- AIM OF THE EXERCISE -
Among the lines below, take the one holding "R12: 220 (N_10, N_21) -> 220 (AGND, N_21)", the one holding "R5: 68k (5V, RESET) -> 9.1k (5V, RESET)", and all lines between them. Set them down exactly.

- RECORDS SUPPLIED -
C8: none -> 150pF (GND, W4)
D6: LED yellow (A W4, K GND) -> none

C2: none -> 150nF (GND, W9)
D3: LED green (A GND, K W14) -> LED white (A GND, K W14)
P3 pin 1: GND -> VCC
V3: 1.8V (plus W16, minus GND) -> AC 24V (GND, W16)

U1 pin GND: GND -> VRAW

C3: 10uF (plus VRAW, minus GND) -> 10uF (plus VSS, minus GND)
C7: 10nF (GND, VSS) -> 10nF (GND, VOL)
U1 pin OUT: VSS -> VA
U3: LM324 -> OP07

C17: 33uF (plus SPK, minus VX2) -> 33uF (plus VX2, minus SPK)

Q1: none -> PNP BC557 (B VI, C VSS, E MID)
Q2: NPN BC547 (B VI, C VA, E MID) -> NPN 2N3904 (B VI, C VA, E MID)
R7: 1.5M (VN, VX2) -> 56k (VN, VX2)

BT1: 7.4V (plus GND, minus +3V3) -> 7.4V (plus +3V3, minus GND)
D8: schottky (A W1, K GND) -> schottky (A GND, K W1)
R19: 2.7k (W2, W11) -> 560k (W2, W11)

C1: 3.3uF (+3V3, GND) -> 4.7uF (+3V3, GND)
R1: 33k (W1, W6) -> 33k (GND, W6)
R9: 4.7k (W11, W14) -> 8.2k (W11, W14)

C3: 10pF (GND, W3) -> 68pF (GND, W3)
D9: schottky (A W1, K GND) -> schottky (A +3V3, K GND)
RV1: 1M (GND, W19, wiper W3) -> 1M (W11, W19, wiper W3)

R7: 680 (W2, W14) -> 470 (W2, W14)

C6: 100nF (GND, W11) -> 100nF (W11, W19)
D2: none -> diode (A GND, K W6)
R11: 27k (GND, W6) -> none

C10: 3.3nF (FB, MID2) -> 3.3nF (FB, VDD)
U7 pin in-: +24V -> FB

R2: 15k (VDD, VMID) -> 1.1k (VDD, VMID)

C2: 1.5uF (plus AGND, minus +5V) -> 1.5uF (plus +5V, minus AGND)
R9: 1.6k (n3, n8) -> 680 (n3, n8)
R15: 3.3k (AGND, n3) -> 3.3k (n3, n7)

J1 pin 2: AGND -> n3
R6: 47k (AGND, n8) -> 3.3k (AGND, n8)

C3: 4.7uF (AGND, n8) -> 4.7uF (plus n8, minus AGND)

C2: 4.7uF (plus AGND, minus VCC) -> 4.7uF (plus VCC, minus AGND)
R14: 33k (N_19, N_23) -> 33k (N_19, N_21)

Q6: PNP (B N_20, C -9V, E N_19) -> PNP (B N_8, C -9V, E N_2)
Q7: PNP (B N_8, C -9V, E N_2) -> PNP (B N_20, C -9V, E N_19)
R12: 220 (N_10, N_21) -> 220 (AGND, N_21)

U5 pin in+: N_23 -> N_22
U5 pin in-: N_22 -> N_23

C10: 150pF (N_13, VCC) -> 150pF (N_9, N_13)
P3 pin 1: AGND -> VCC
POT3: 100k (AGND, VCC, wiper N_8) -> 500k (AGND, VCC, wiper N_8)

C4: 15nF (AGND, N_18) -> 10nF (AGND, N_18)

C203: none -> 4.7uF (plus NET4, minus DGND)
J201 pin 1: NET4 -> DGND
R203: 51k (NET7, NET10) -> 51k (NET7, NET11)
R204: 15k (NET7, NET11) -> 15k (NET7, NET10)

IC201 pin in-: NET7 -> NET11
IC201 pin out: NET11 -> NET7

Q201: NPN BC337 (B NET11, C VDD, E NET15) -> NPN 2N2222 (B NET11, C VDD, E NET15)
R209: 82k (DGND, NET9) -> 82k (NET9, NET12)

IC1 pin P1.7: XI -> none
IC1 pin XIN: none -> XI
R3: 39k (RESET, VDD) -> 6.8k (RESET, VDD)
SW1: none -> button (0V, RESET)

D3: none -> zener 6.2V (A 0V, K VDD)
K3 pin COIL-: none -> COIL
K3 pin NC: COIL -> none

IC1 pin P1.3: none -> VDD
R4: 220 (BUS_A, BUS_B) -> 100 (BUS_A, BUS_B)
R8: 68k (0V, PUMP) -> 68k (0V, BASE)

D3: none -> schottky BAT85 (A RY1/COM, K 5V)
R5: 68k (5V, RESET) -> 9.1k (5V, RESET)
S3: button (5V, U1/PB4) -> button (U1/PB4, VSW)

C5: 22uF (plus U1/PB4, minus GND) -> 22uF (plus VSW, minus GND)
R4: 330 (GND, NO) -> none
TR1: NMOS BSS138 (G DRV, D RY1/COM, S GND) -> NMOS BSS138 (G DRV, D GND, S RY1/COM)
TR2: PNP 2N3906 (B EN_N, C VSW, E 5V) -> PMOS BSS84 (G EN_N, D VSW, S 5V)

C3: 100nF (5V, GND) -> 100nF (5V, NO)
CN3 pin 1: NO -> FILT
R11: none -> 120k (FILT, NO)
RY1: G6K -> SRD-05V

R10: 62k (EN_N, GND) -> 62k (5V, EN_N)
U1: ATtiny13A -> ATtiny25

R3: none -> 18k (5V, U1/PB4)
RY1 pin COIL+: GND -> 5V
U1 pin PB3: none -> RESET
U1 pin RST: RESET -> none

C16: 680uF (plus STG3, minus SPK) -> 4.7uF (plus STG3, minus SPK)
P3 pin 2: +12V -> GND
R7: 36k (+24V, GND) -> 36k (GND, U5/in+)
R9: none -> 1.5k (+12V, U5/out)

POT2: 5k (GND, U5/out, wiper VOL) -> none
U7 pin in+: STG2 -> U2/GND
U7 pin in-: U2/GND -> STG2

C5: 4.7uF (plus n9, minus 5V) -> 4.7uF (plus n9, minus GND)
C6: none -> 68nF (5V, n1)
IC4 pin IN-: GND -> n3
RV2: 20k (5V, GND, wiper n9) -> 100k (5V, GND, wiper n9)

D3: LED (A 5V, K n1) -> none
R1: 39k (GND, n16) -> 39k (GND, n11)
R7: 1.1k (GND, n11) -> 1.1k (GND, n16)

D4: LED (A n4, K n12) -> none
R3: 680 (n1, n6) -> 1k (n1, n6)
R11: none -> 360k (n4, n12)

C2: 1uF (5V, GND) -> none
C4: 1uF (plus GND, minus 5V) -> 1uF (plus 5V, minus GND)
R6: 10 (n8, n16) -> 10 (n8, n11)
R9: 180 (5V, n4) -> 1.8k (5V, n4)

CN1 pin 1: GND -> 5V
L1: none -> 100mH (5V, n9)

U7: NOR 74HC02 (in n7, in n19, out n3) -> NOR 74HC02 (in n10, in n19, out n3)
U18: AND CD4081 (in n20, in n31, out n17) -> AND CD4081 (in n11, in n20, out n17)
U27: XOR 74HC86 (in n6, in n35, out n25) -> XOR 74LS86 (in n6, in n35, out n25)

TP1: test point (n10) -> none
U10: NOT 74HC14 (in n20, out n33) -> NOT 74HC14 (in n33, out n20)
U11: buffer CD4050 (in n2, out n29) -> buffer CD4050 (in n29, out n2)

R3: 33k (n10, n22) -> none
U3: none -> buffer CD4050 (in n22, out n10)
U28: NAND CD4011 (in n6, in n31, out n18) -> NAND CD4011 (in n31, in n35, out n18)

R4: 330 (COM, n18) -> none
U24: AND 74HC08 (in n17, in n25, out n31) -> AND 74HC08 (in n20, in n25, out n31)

- ANSWER TO THE PROBLEM -
R12: 220 (N_10, N_21) -> 220 (AGND, N_21)

U5 pin in+: N_23 -> N_22
U5 pin in-: N_22 -> N_23

C10: 150pF (N_13, VCC) -> 150pF (N_9, N_13)
P3 pin 1: AGND -> VCC
POT3: 100k (AGND, VCC, wiper N_8) -> 500k (AGND, VCC, wiper N_8)

C4: 15nF (AGND, N_18) -> 10nF (AGND, N_18)

C203: none -> 4.7uF (plus NET4, minus DGND)
J201 pin 1: NET4 -> DGND
R203: 51k (NET7, NET10) -> 51k (NET7, NET11)
R204: 15k (NET7, NET11) -> 15k (NET7, NET10)

IC201 pin in-: NET7 -> NET11
IC201 pin out: NET11 -> NET7

Q201: NPN BC337 (B NET11, C VDD, E NET15) -> NPN 2N2222 (B NET11, C VDD, E NET15)
R209: 82k (DGND, NET9) -> 82k (NET9, NET12)

IC1 pin P1.7: XI -> none
IC1 pin XIN: none -> XI
R3: 39k (RESET, VDD) -> 6.8k (RESET, VDD)
SW1: none -> button (0V, RESET)

D3: none -> zener 6.2V (A 0V, K VDD)
K3 pin COIL-: none -> COIL
K3 pin NC: COIL -> none

IC1 pin P1.3: none -> VDD
R4: 220 (BUS_A, BUS_B) -> 100 (BUS_A, BUS_B)
R8: 68k (0V, PUMP) -> 68k (0V, BASE)

D3: none -> schottky BAT85 (A RY1/COM, K 5V)
R5: 68k (5V, RESET) -> 9.1k (5V, RESET)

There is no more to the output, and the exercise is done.